Description of the task. Below are some records. Copy every line in them that holds "semicircle".

Data for this task.
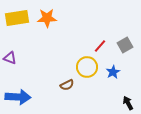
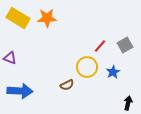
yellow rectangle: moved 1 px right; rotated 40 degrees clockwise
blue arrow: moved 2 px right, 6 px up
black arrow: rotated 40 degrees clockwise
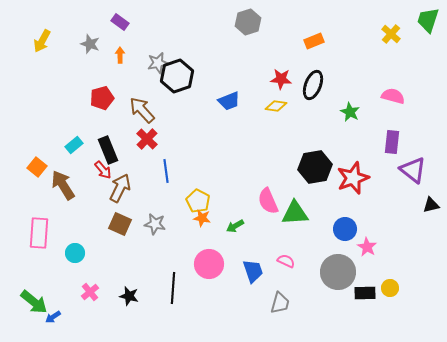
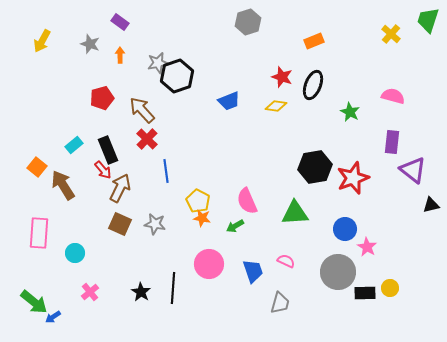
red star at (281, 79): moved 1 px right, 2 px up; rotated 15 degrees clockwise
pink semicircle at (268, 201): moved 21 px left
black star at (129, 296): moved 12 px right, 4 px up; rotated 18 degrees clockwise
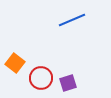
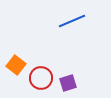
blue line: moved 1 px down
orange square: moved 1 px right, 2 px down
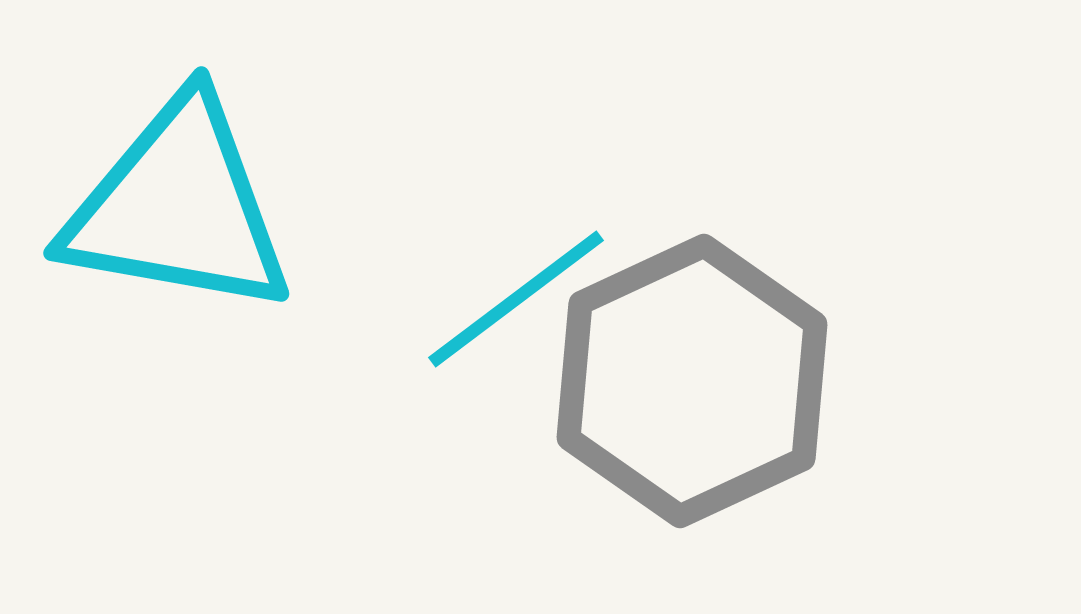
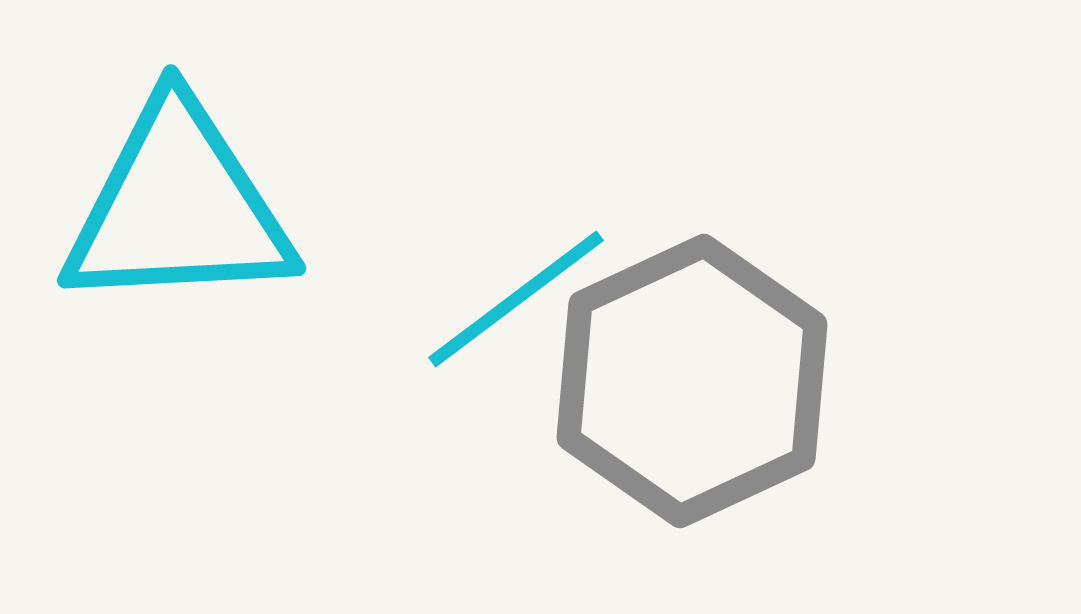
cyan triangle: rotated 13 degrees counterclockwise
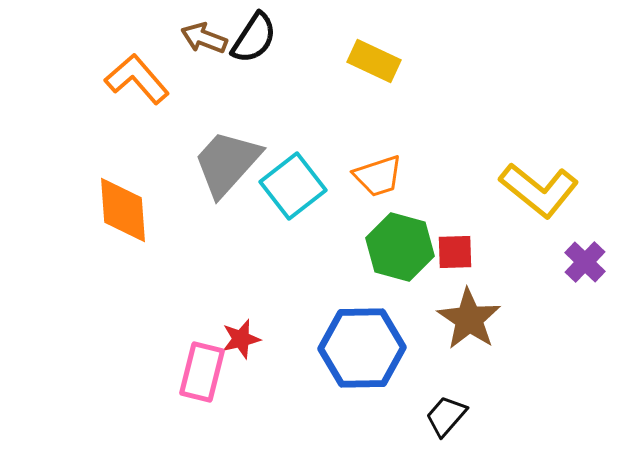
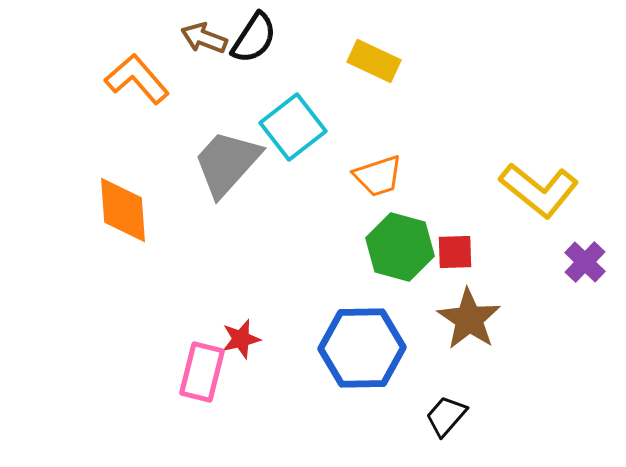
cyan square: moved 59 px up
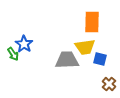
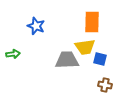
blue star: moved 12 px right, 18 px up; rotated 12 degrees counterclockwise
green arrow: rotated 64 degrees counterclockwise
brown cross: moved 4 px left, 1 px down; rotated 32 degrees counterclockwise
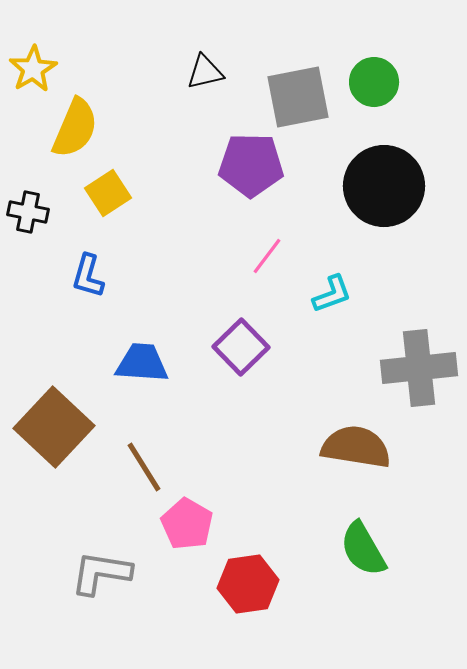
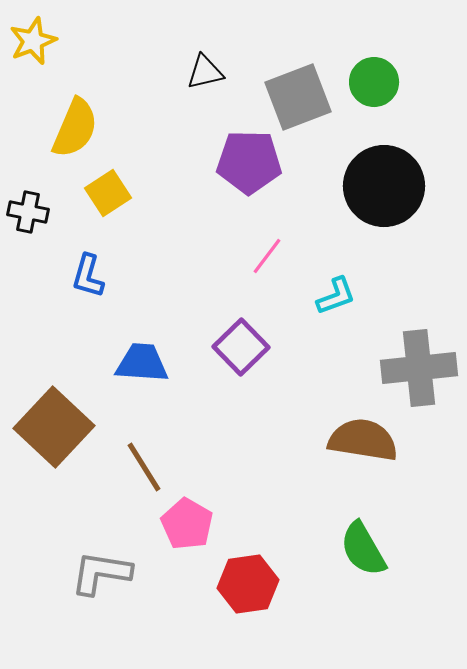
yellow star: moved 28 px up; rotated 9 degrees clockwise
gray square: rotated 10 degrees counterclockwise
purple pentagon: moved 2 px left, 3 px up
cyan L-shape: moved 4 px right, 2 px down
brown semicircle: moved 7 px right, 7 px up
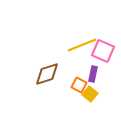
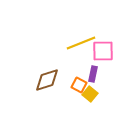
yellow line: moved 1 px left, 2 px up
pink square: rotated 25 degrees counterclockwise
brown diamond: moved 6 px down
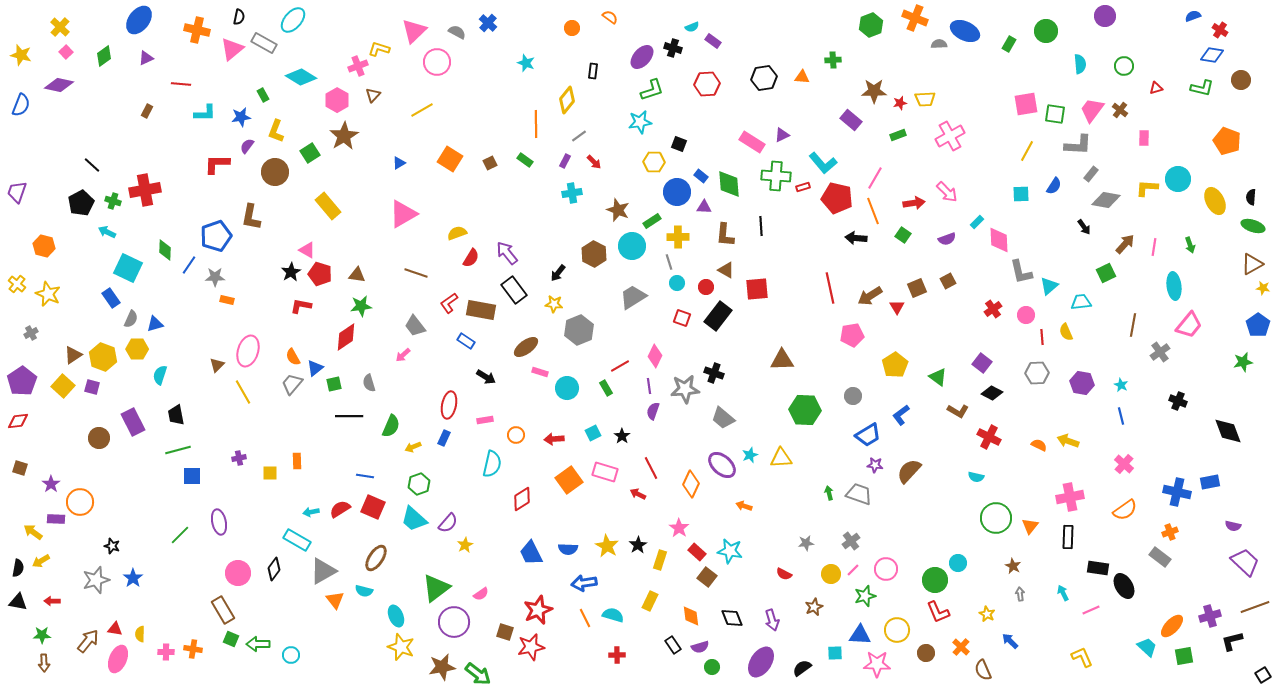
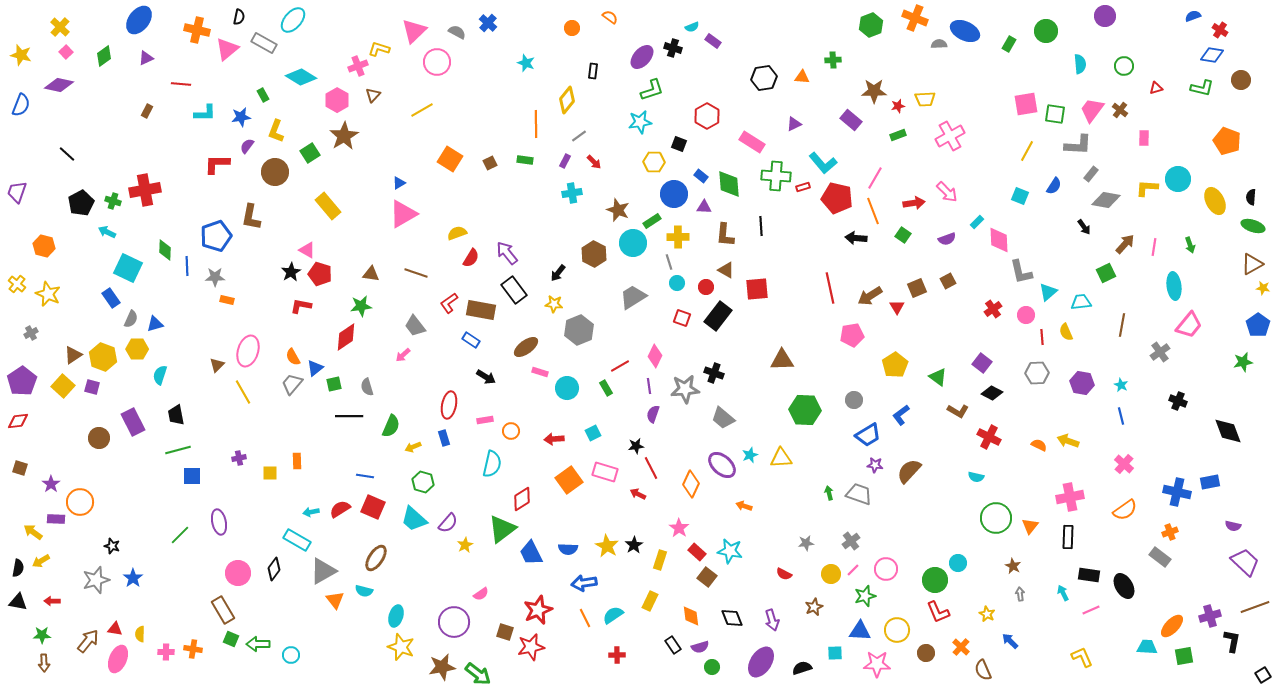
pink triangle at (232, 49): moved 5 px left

Exercise output.
pink semicircle at (268, 201): moved 21 px left
brown semicircle: moved 7 px right, 7 px up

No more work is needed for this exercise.